◆ WHAT IS BEING ASKED ◆
Write out, word for word, every line from the one containing "(269, 284) = (423, 362): green star -> none" through the last line of the records below, both ends included.

◆ DATASET ◆
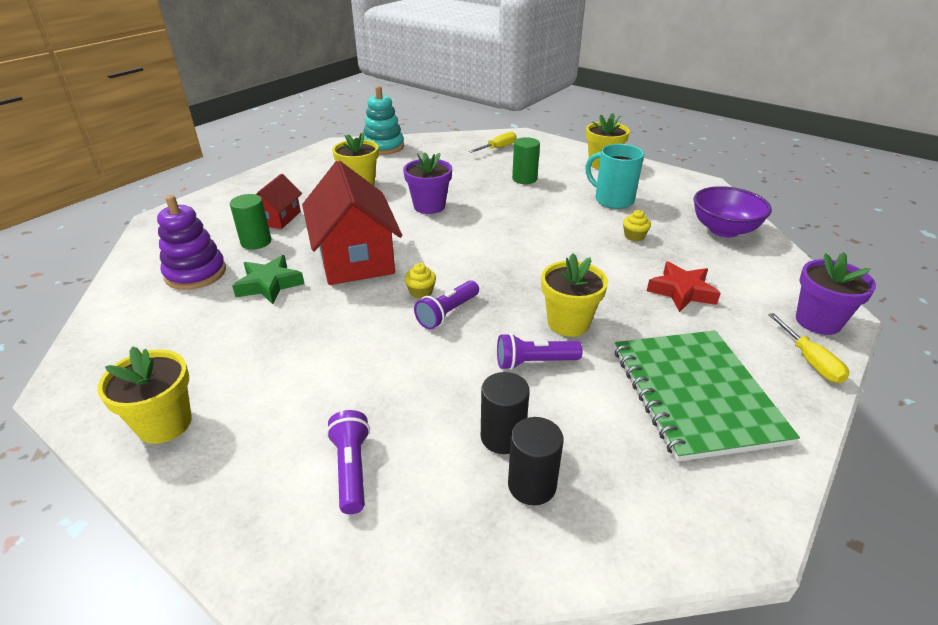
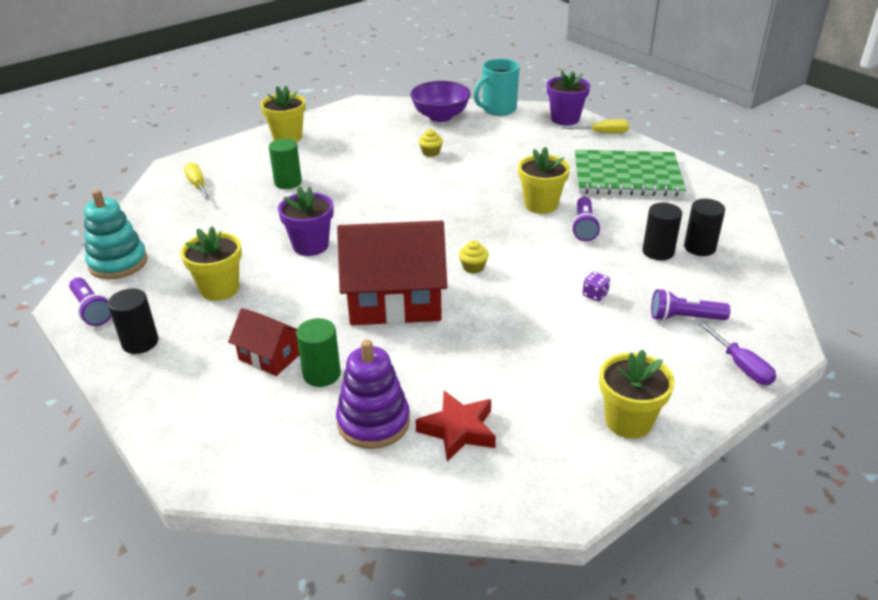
camera: 75 degrees left, 0 degrees up
(249, 533) = (741, 366): none -> purple screwdriver
(269, 284) = (423, 362): green star -> none
(294, 173) = (140, 342): none -> black cylinder
(388, 382) = (595, 295): none -> purple dice
(447, 313) = (511, 257): purple flashlight -> purple flashlight (92, 310)
(612, 200) = (363, 148): turquoise mug -> turquoise mug (498, 109)
(681, 291) = (516, 153): red star -> red star (458, 430)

◆ RESULT OF THE TASK ◆
(269, 284) = (423, 362): green star -> none
(294, 173) = (140, 342): none -> black cylinder
(388, 382) = (595, 295): none -> purple dice
(447, 313) = (511, 257): purple flashlight -> purple flashlight (92, 310)
(612, 200) = (363, 148): turquoise mug -> turquoise mug (498, 109)
(681, 291) = (516, 153): red star -> red star (458, 430)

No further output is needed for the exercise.